━━ Entries supplied

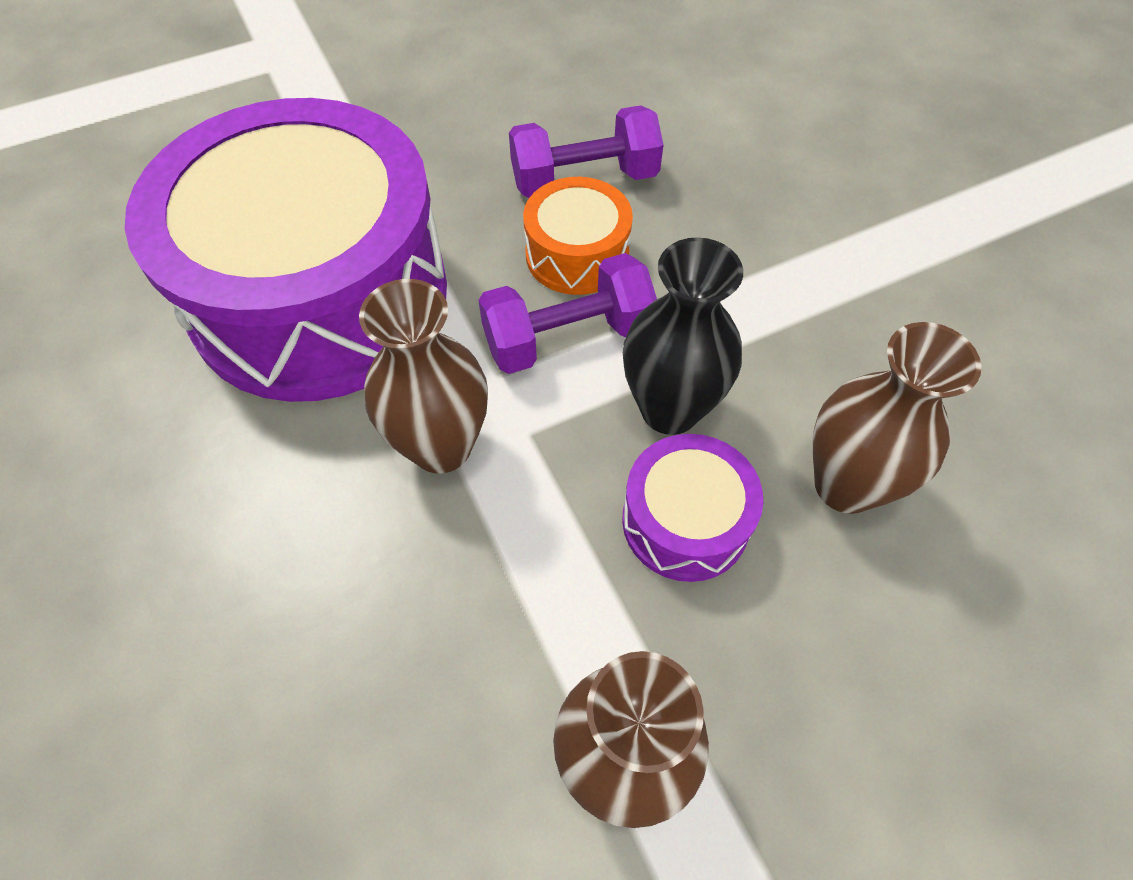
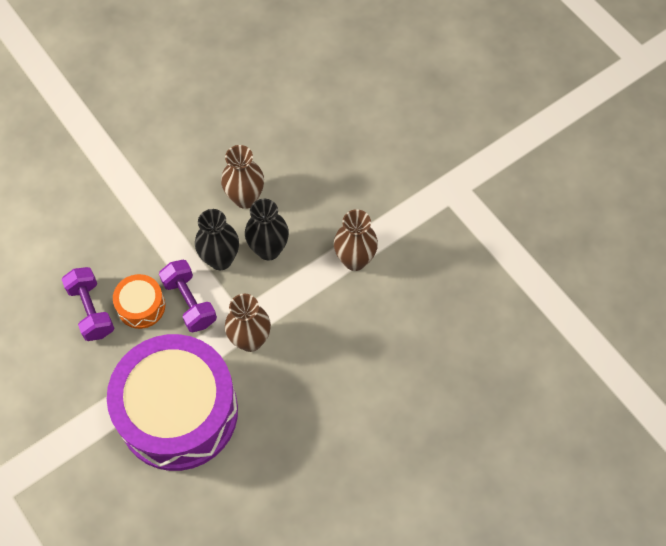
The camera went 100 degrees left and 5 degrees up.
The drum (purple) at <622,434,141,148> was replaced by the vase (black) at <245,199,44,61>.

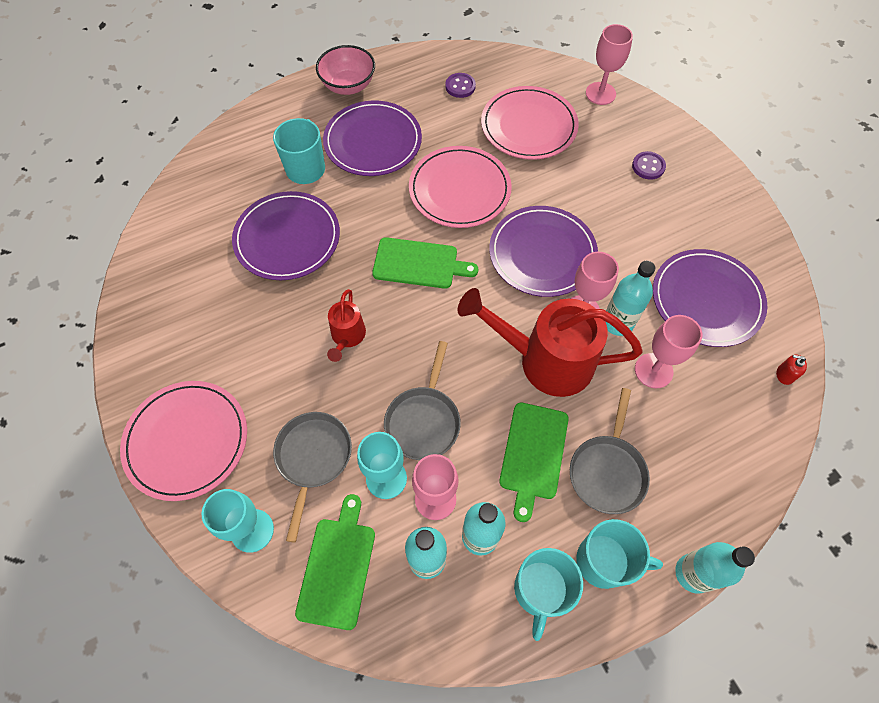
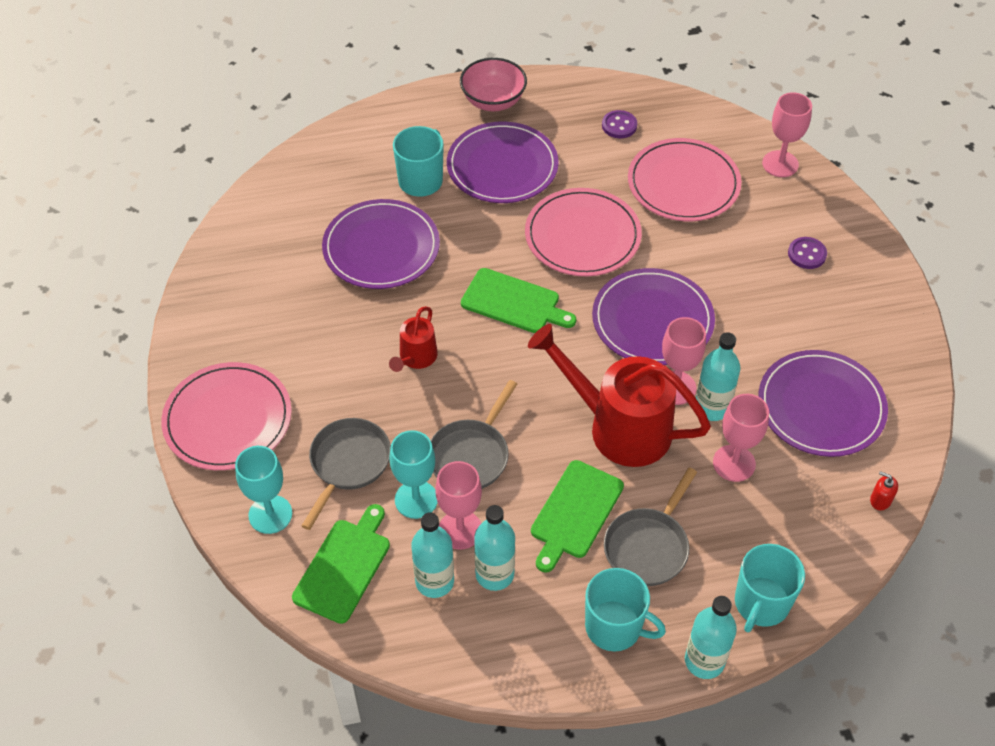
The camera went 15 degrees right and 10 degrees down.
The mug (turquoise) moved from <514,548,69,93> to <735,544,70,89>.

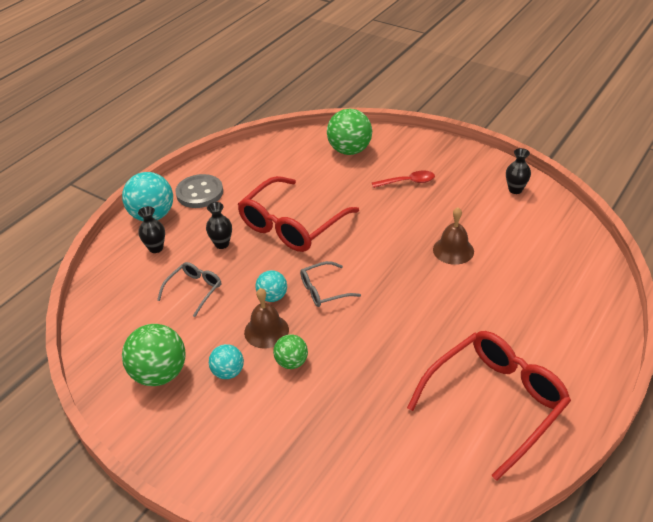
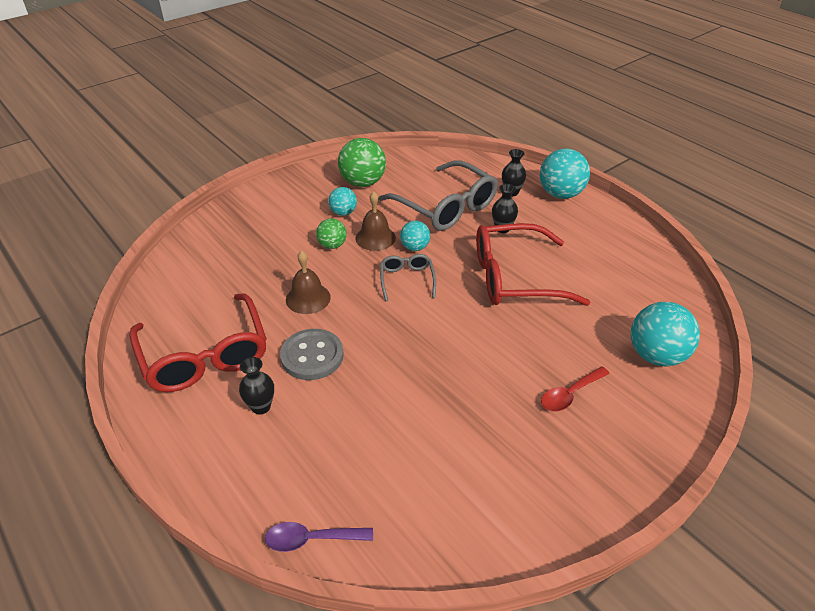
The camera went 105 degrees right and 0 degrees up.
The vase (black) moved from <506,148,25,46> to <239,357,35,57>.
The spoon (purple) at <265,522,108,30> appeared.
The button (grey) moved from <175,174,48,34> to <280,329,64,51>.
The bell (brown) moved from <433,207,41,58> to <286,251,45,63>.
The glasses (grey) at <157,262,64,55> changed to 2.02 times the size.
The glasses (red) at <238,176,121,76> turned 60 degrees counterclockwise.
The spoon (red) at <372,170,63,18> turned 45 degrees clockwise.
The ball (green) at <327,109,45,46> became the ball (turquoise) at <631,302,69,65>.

━━━━

What to produce >>
Any pictures should be dropped; transcribe the rest of the records above exactly.

Result for this exercise >>
The camera went 100 degrees left and 5 degrees up.
The drum (purple) at <622,434,141,148> was replaced by the vase (black) at <245,199,44,61>.

The camera went 15 degrees right and 10 degrees down.
The mug (turquoise) moved from <514,548,69,93> to <735,544,70,89>.

The camera went 105 degrees right and 0 degrees up.
The vase (black) moved from <506,148,25,46> to <239,357,35,57>.
The spoon (purple) at <265,522,108,30> appeared.
The button (grey) moved from <175,174,48,34> to <280,329,64,51>.
The bell (brown) moved from <433,207,41,58> to <286,251,45,63>.
The glasses (grey) at <157,262,64,55> changed to 2.02 times the size.
The glasses (red) at <238,176,121,76> turned 60 degrees counterclockwise.
The spoon (red) at <372,170,63,18> turned 45 degrees clockwise.
The ball (green) at <327,109,45,46> became the ball (turquoise) at <631,302,69,65>.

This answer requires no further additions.